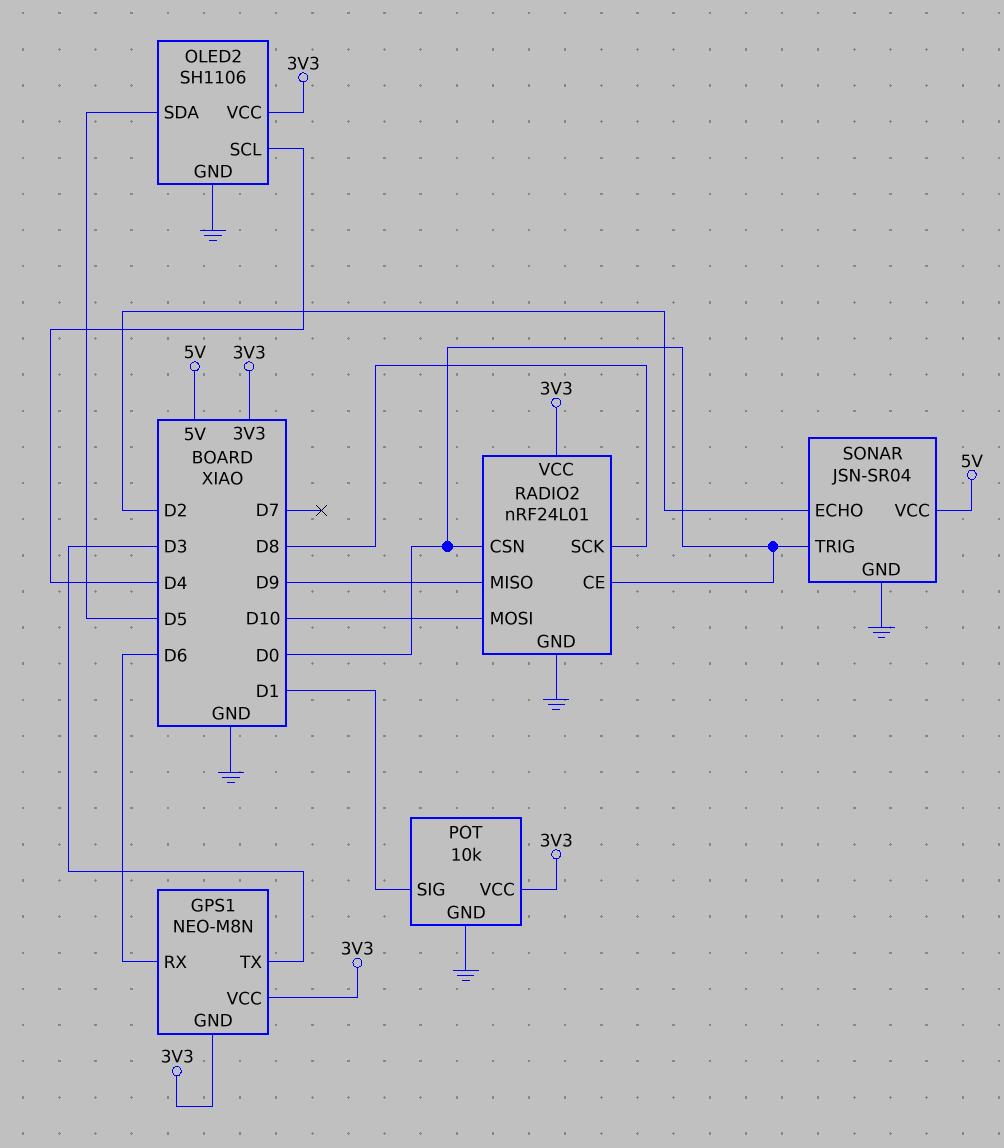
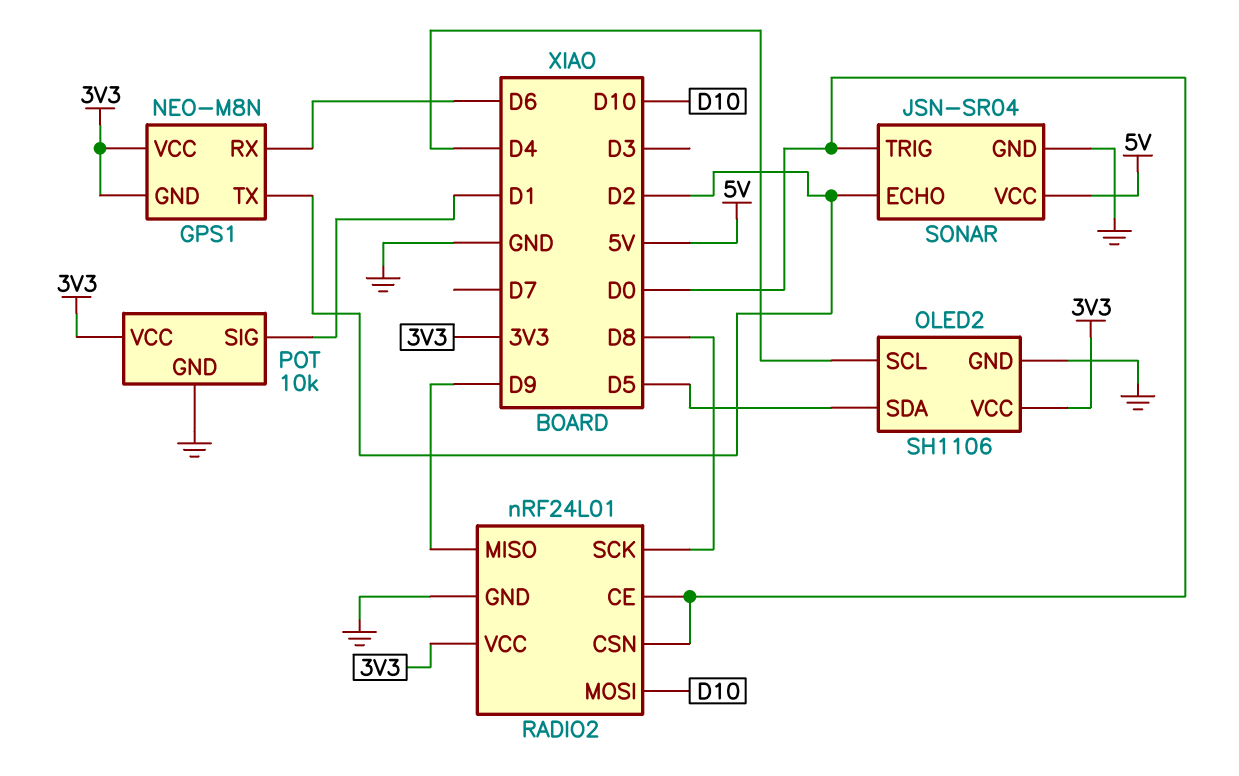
GPS1 pin TX: D3 -> D2

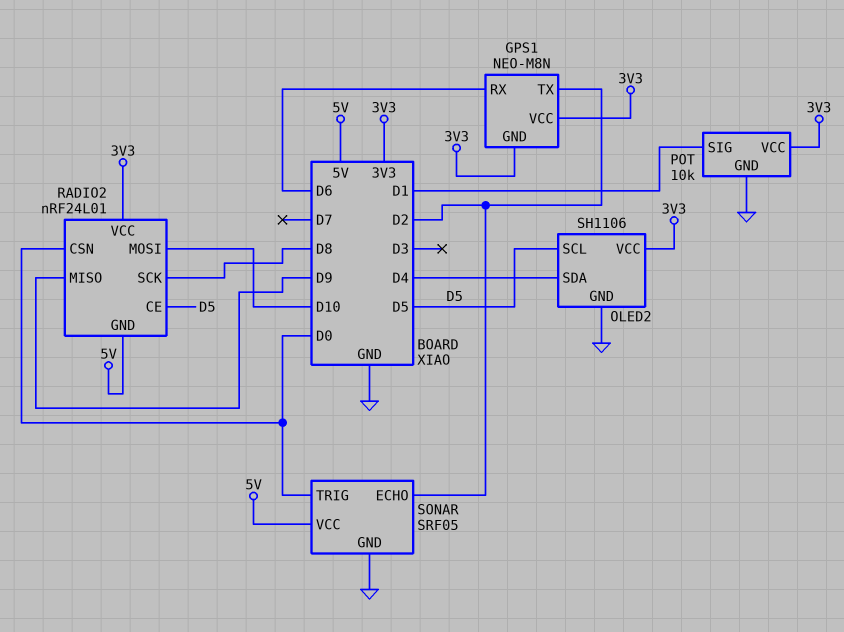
OLED2 pin SCL: D4 -> D5
OLED2 pin SDA: D5 -> D4
RADIO2 pin CE: D0 -> D5
RADIO2 pin GND: GND -> 5V
SONAR: JSN-SR04 -> SRF05

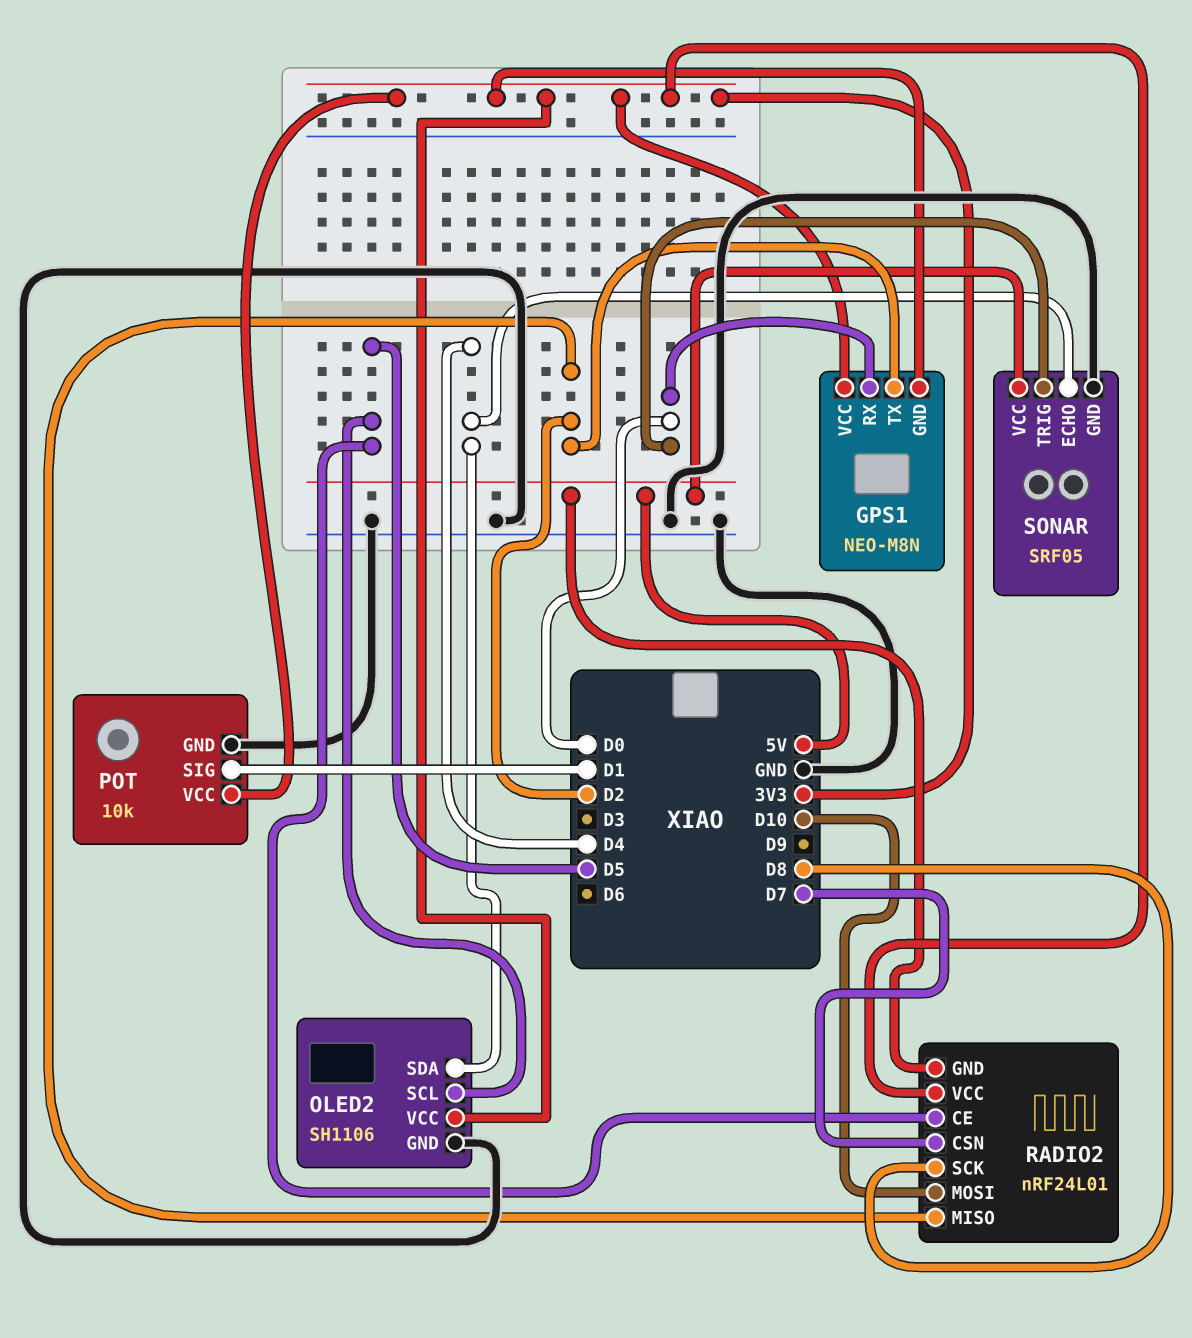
GPS1 pin RX: D6 -> D0
RADIO2 pin CSN: D0 -> D7
RADIO2 pin MISO: D9 -> D2
SONAR pin ECHO: D2 -> D4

* [GOAL OF THE EXERCISE]:
Copy each line of the listing that carries the word "SONAR".

* [SOLUTION TO THIS TASK]:
SONAR: JSN-SR04 -> SRF05
SONAR pin ECHO: D2 -> D4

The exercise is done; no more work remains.